-- Opening Marker --
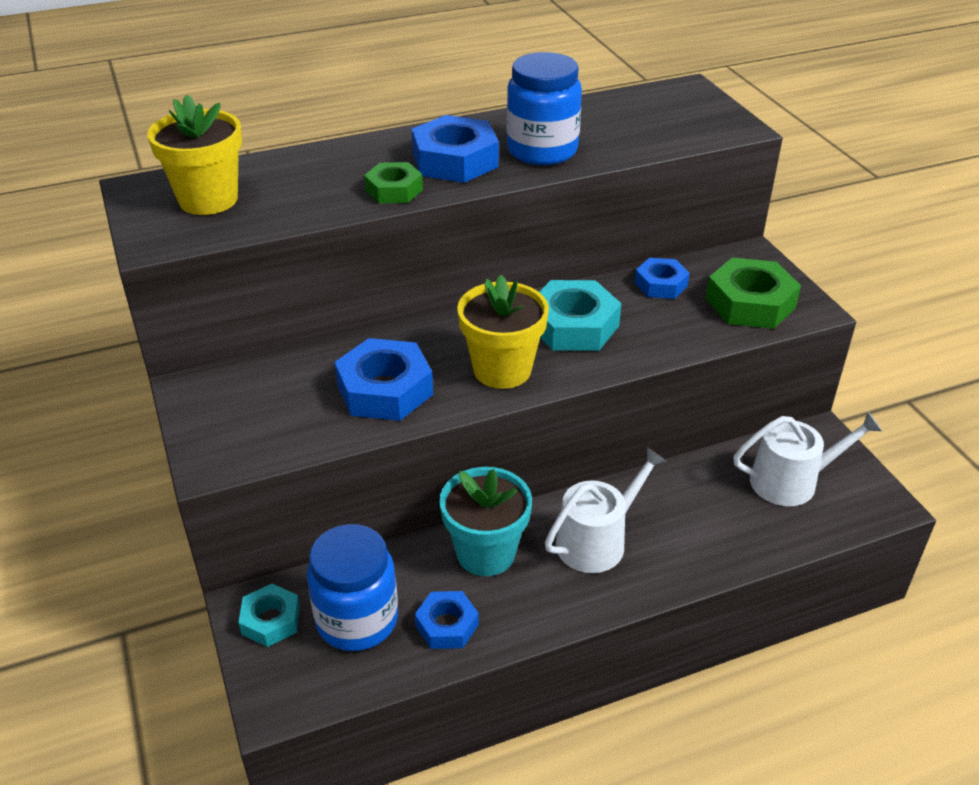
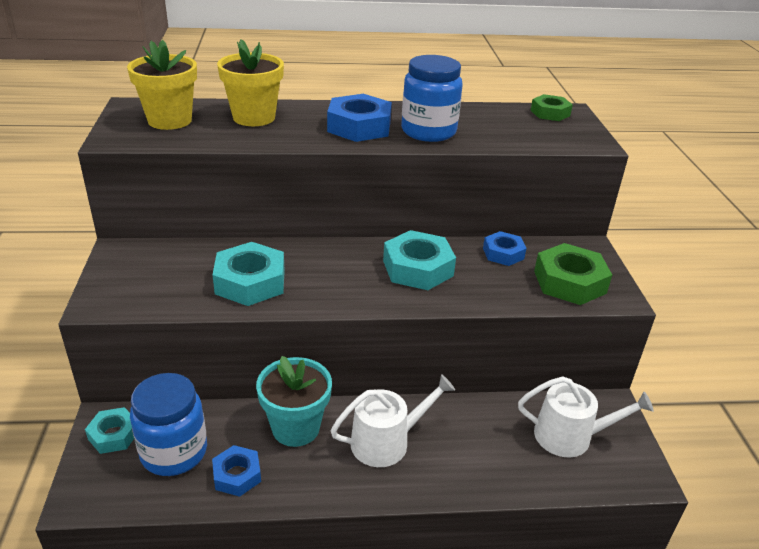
camera: 15 degrees right, 5 degrees down
(385, 390) = (250, 282): blue nut -> turquoise nut
(394, 190) = (301, 137): green nut -> green nut (550, 113)
(502, 369) = (345, 287): yellow flower pot -> yellow flower pot (254, 117)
-- Closing Marker --
YOUR TASK = All of the data above is to be repeated exactly, with the pictures left out.

REPLY TO THE EXERCISE =
camera: 15 degrees right, 5 degrees down
(385, 390) = (250, 282): blue nut -> turquoise nut
(394, 190) = (301, 137): green nut -> green nut (550, 113)
(502, 369) = (345, 287): yellow flower pot -> yellow flower pot (254, 117)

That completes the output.